- Entries shown -

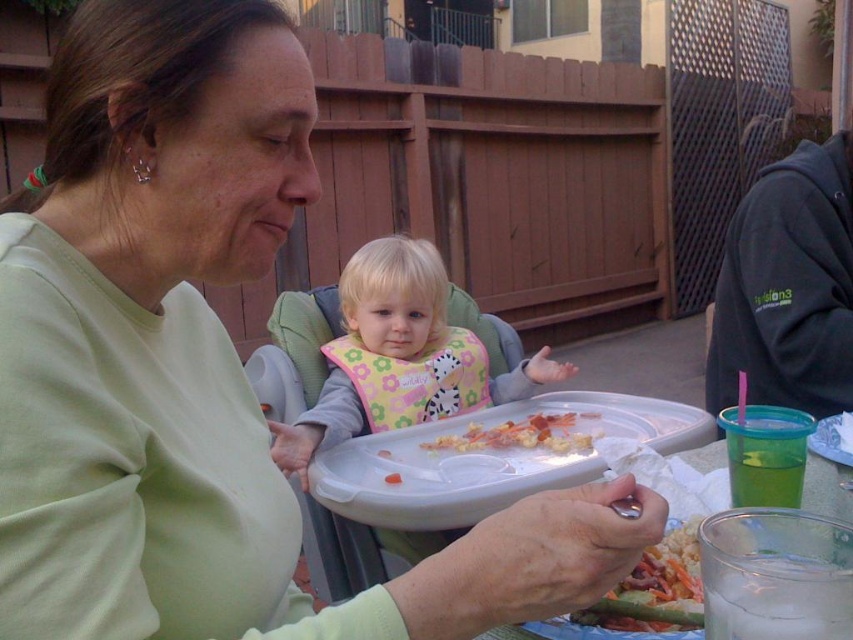
Question: Which of the following is the farthest from the observer?

Choices:
 (A) floral fabric bib at center
 (B) crumbly bread at center
 (C) white plastic tray at center
 (D) pink fabric bib at center

Answer: (A)

Question: Is white plastic tray at center below shiny plastic fork at lower center?

Choices:
 (A) no
 (B) yes

Answer: (B)

Question: Estimate the real-world distances between objects in this image. Which object is farther from the white plastic tray at center?

Choices:
 (A) floral fabric bib at center
 (B) pink fabric bib at center
 (C) crumbly bread at center

Answer: (A)

Question: Which object is closer to the camera taking this photo?

Choices:
 (A) pink fabric bib at center
 (B) shiny plastic fork at lower center
 (C) crumbly bread at center
 (D) floral fabric bib at center

Answer: (B)

Question: In this image, where is white plastic tray at center located relative to shiny plastic fork at lower center?

Choices:
 (A) below
 (B) above

Answer: (A)

Question: Is pink fabric bib at center positioned behind crumbly bread at center?

Choices:
 (A) no
 (B) yes

Answer: (A)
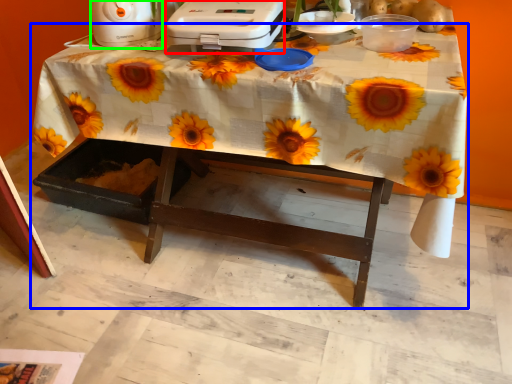
Question: Estimate the real-world distances between objects in this image. Which object is farther from appliance (highlighted by a red box), table (highlighted by a blue box) or appliance (highlighted by a green box)?

Choices:
 (A) table
 (B) appliance

Answer: (B)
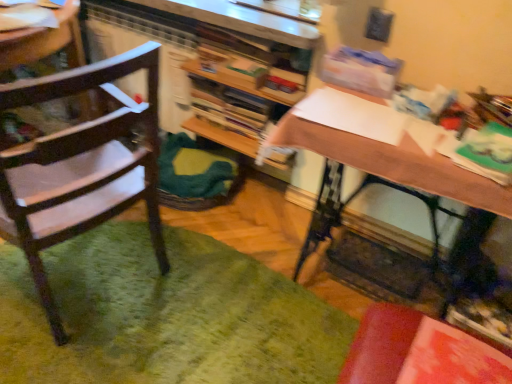
Measure the distance between wooden desk at center and camera.

1.07 meters.

Where is `wooden chair at left`? The width and height of the screenshot is (512, 384). wooden chair at left is located at coordinates (80, 167).

What do you see at coordinates (227, 76) in the screenshot?
I see `wooden bookshelf at center` at bounding box center [227, 76].

Locate an element on the screen. wooden desk at center is located at coordinates (399, 145).

Considering the sizes of objects wooden chair at left and wooden bookshelf at center in the image provided, who is shorter, wooden chair at left or wooden bookshelf at center?

Standing shorter between the two is wooden bookshelf at center.

Would you say wooden chair at left contains wooden bookshelf at center?

No, wooden bookshelf at center is not inside wooden chair at left.

Considering the positions of objects wooden chair at left and wooden bookshelf at center in the image provided, who is more to the left, wooden chair at left or wooden bookshelf at center?

From the viewer's perspective, wooden chair at left appears more on the left side.

Is wooden desk at center positioned before wooden bookshelf at center?

Yes, it is.

How different are the orientations of wooden desk at center and wooden bookshelf at center in degrees?

They differ by 2.22 degrees in their facing directions.

Is wooden desk at center thinner than wooden bookshelf at center?

No.

Is wooden desk at center facing away from wooden bookshelf at center?

wooden desk at center does not have its back to wooden bookshelf at center.

You are a GUI agent. You are given a task and a screenshot of the screen. Output one action in this format:
    pyautogui.click(x=<x>, y=<y>)
    Task: Click on the mat directly beneath the wooden bookshelf at center (from a real-world perspective)
    
    Given the screenshot: What is the action you would take?
    pyautogui.click(x=165, y=316)

Is green fuzzy mat at lower left thinner than wooden bookshelf at center?

No, green fuzzy mat at lower left is not thinner than wooden bookshelf at center.

Is green fuzzy mat at lower left inside or outside of wooden bookshelf at center?

green fuzzy mat at lower left lies outside wooden bookshelf at center.

How different are the orientations of green fuzzy mat at lower left and wooden bookshelf at center in degrees?

green fuzzy mat at lower left and wooden bookshelf at center are facing 88.2 degrees away from each other.

Is point (189, 58) positioned before point (73, 207)?

No, it is behind (73, 207).

In the scene shown: From their relative heights in the image, would you say wooden bookshelf at center is taller or shorter than wooden chair at left?

Considering their sizes, wooden bookshelf at center has less height than wooden chair at left.

Does wooden bookshelf at center have a greater width compared to wooden chair at left?

In fact, wooden bookshelf at center might be narrower than wooden chair at left.

This screenshot has height=384, width=512. What are the coordinates of `mat below the wooden chair at left (from the image's perspective)` in the screenshot? It's located at (165, 316).

Would you say green fuzzy mat at lower left is outside wooden chair at left?

That's correct, green fuzzy mat at lower left is outside of wooden chair at left.

Considering the sizes of objects green fuzzy mat at lower left and wooden chair at left in the image provided, who is taller, green fuzzy mat at lower left or wooden chair at left?

wooden chair at left.

Does green fuzzy mat at lower left have a larger size compared to wooden chair at left?

Incorrect, green fuzzy mat at lower left is not larger than wooden chair at left.

Is wooden chair at left looking in the opposite direction of green fuzzy mat at lower left?

Yes, wooden chair at left is positioned with its back facing green fuzzy mat at lower left.

Looking at the image, does wooden chair at left seem bigger or smaller compared to green fuzzy mat at lower left?

wooden chair at left is bigger than green fuzzy mat at lower left.

In order to click on chair in front of the green fuzzy mat at lower left in this screenshot , I will do `click(80, 167)`.

What's the angular difference between wooden chair at left and green fuzzy mat at lower left's facing directions?

wooden chair at left and green fuzzy mat at lower left are facing 10.1 degrees away from each other.

Is wooden desk at center wider or thinner than wooden chair at left?

Considering their sizes, wooden desk at center looks slimmer than wooden chair at left.

From a real-world perspective, is wooden desk at center on top of wooden chair at left?

No.

Does point (426, 126) appear closer or farther from the camera than point (140, 148)?

Point (426, 126) is closer to the camera than point (140, 148).

Looking at this image, is wooden desk at center facing away from wooden chair at left?

No, wooden desk at center's orientation is not away from wooden chair at left.

Find the location of a particular element. The width and height of the screenshot is (512, 384). chair in front of the wooden bookshelf at center is located at coordinates tap(80, 167).

Find the location of a particular element. This screenshot has height=384, width=512. bookshelf that is on the left side of wooden desk at center is located at coordinates (227, 76).

From the image, which object appears to be nearer to wooden chair at left, wooden desk at center or green fuzzy mat at lower left?

green fuzzy mat at lower left.

Considering their positions, is green fuzzy mat at lower left positioned further to wooden chair at left than wooden bookshelf at center?

wooden bookshelf at center is positioned further to the anchor wooden chair at left.

Based on their spatial positions, is wooden chair at left or wooden bookshelf at center further from green fuzzy mat at lower left?

The object further to green fuzzy mat at lower left is wooden bookshelf at center.

Estimate the real-world distances between objects in this image. Which object is closer to green fuzzy mat at lower left, wooden bookshelf at center or wooden desk at center?

Based on the image, wooden desk at center appears to be nearer to green fuzzy mat at lower left.

Estimate the real-world distances between objects in this image. Which object is closer to green fuzzy mat at lower left, wooden desk at center or wooden chair at left?

wooden chair at left is closer to green fuzzy mat at lower left.

Estimate the real-world distances between objects in this image. Which object is closer to wooden desk at center, wooden chair at left or wooden bookshelf at center?

wooden bookshelf at center lies closer to wooden desk at center than the other object.

Which object lies nearer to the anchor point wooden chair at left, wooden bookshelf at center or wooden desk at center?

The object closer to wooden chair at left is wooden desk at center.

Which object lies further to the anchor point wooden bookshelf at center, green fuzzy mat at lower left or wooden desk at center?

green fuzzy mat at lower left is positioned further to the anchor wooden bookshelf at center.

This screenshot has height=384, width=512. In order to click on bookshelf located between wooden chair at left and wooden desk at center in the left-right direction in this screenshot , I will do `click(227, 76)`.

Locate an element on the screen. mat between wooden chair at left and wooden desk at center from left to right is located at coordinates (165, 316).

The height and width of the screenshot is (384, 512). Identify the location of bookshelf situated between green fuzzy mat at lower left and wooden desk at center from left to right. (227, 76).

Locate an element on the screen. mat between wooden chair at left and wooden bookshelf at center along the z-axis is located at coordinates (165, 316).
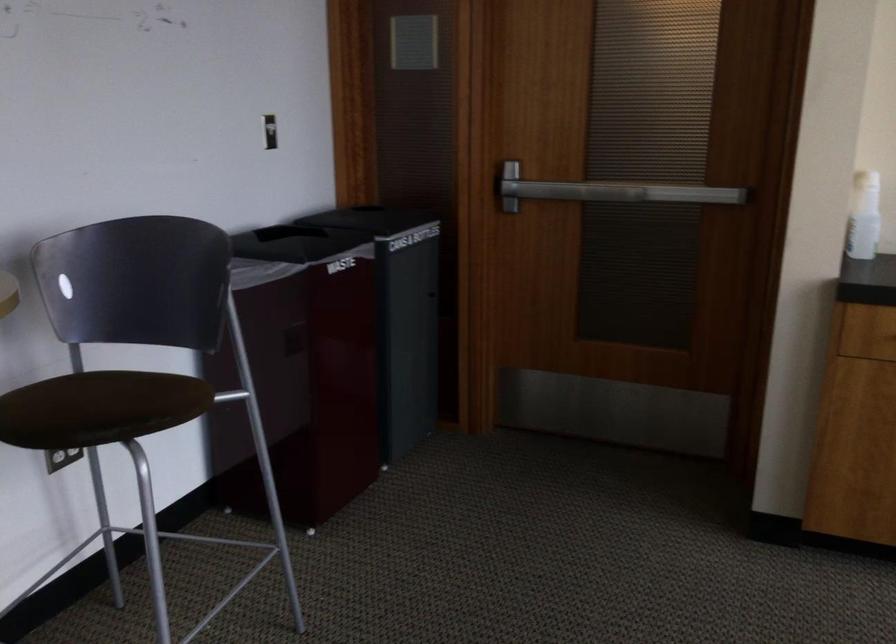
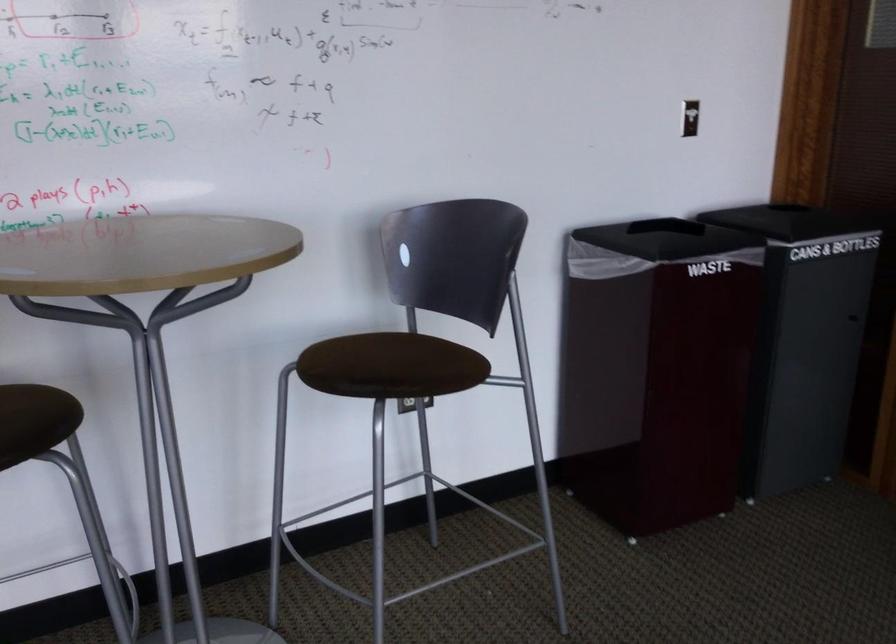
Locate, in the second image, the point that corresponds to the point at 286,136 in the first image.

(690, 118)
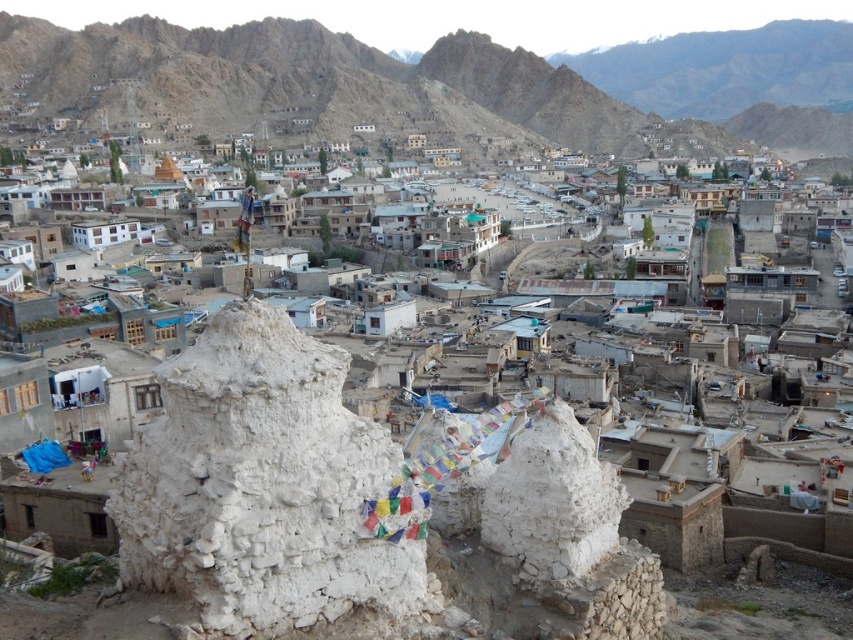
You are a hiker who has just arrived at the town and wants to take a photo of the white clay stupa at center and the rugged stone mountain at upper center. Which object should you focus on first if you want to capture both in the same frame?

You should focus on the rugged stone mountain at upper center first because the white clay stupa at center is located below it, so adjusting the camera angle to include both would require framing from the mountain downward.

You are a hiker planning to reach the rugged stone mountain at upper center from the town below. Based on the image, what is the most direct path you should take?

The rugged stone mountain at upper center is located at point coordinates, so the most direct path would be to head towards the coordinates provided in the image.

- Problem to work on -
Rewrite the portion of the data that opens with the line containing "Incorrect, green fuzzy" and closes with the line containing "wooden chair at left is bigger", renaming "green fuzzy mat" to "green woolly rug" and leaving everything else unchanged.

- Solution to this exercise -
Incorrect, green woolly rug at lower left is not larger than wooden chair at left.

Is wooden chair at left looking in the opposite direction of green woolly rug at lower left?

Yes, wooden chair at left is positioned with its back facing green woolly rug at lower left.

Looking at the image, does wooden chair at left seem bigger or smaller compared to green woolly rug at lower left?

wooden chair at left is bigger than green woolly rug at lower left.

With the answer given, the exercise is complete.